Revision comparison data

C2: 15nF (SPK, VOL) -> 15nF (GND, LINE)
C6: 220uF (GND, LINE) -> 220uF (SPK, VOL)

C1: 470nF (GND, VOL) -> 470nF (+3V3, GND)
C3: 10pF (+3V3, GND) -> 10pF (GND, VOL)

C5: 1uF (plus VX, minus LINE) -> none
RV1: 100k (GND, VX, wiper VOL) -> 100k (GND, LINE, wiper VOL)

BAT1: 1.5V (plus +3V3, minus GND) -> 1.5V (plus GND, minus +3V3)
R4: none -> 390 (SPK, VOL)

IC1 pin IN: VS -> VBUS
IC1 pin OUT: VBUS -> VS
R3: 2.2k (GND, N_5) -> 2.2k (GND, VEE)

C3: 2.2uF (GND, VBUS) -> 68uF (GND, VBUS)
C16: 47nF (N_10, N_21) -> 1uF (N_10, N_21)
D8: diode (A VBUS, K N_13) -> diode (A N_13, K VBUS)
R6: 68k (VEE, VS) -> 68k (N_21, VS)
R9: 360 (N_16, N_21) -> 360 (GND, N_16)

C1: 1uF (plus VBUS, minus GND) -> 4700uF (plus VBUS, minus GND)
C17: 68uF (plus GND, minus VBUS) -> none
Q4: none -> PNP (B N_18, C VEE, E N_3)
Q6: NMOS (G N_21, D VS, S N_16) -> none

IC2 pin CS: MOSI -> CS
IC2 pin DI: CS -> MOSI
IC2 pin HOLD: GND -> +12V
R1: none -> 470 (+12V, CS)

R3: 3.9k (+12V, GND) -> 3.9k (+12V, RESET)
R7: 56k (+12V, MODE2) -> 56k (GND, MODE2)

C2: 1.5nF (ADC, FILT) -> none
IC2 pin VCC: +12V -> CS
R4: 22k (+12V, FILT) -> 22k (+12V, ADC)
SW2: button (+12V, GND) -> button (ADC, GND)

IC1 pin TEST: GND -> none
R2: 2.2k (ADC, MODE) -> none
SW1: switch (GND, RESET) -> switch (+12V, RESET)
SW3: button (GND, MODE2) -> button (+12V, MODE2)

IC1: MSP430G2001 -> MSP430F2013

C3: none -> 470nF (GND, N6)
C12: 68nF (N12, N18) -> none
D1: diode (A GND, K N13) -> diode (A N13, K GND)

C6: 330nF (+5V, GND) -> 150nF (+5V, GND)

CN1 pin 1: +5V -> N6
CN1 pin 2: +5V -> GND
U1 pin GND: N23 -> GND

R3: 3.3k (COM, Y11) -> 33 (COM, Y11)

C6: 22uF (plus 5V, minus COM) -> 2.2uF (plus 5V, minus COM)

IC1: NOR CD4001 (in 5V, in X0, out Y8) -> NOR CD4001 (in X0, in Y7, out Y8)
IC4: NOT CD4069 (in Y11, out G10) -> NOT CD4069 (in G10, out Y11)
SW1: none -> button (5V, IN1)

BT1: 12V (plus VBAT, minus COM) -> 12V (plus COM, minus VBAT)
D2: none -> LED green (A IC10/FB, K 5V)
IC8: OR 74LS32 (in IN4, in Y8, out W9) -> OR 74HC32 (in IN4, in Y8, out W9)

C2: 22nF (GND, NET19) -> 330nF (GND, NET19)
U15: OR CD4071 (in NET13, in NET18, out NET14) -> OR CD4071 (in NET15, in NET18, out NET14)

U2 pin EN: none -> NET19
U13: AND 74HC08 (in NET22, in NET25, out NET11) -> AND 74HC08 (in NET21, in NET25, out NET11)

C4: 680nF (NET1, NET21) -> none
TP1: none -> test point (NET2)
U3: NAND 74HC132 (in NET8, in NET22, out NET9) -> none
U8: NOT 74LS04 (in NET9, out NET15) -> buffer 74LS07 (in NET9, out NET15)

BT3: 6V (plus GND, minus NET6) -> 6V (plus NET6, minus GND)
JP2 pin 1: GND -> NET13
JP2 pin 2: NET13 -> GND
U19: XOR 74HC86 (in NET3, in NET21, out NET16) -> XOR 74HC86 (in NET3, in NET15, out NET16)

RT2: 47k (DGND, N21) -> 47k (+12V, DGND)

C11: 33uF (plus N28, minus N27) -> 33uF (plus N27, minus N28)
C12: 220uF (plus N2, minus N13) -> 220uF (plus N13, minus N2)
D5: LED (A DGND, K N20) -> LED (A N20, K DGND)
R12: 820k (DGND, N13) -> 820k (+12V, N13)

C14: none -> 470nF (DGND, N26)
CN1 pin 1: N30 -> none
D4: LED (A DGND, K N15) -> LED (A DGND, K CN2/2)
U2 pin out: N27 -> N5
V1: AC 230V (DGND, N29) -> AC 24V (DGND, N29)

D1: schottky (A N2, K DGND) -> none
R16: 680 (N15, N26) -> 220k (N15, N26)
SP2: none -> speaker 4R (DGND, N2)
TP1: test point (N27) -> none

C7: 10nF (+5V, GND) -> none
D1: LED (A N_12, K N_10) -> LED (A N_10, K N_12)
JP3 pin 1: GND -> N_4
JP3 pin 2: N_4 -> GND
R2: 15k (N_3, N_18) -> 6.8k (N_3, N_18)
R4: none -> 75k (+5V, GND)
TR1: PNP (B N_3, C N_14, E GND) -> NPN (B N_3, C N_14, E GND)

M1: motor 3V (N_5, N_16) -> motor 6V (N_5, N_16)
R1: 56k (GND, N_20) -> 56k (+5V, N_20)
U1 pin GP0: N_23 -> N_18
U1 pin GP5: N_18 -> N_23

Task requirements: Will you return exactly the lines above from the one with "SW1: switch (GND, RESET)" down to the one with "SW1: none -> button (5V, IN1)", counting both as part of the range?

Exercise solution:
SW1: switch (GND, RESET) -> switch (+12V, RESET)
SW3: button (GND, MODE2) -> button (+12V, MODE2)

IC1: MSP430G2001 -> MSP430F2013

C3: none -> 470nF (GND, N6)
C12: 68nF (N12, N18) -> none
D1: diode (A GND, K N13) -> diode (A N13, K GND)

C6: 330nF (+5V, GND) -> 150nF (+5V, GND)

CN1 pin 1: +5V -> N6
CN1 pin 2: +5V -> GND
U1 pin GND: N23 -> GND

R3: 3.3k (COM, Y11) -> 33 (COM, Y11)

C6: 22uF (plus 5V, minus COM) -> 2.2uF (plus 5V, minus COM)

IC1: NOR CD4001 (in 5V, in X0, out Y8) -> NOR CD4001 (in X0, in Y7, out Y8)
IC4: NOT CD4069 (in Y11, out G10) -> NOT CD4069 (in G10, out Y11)
SW1: none -> button (5V, IN1)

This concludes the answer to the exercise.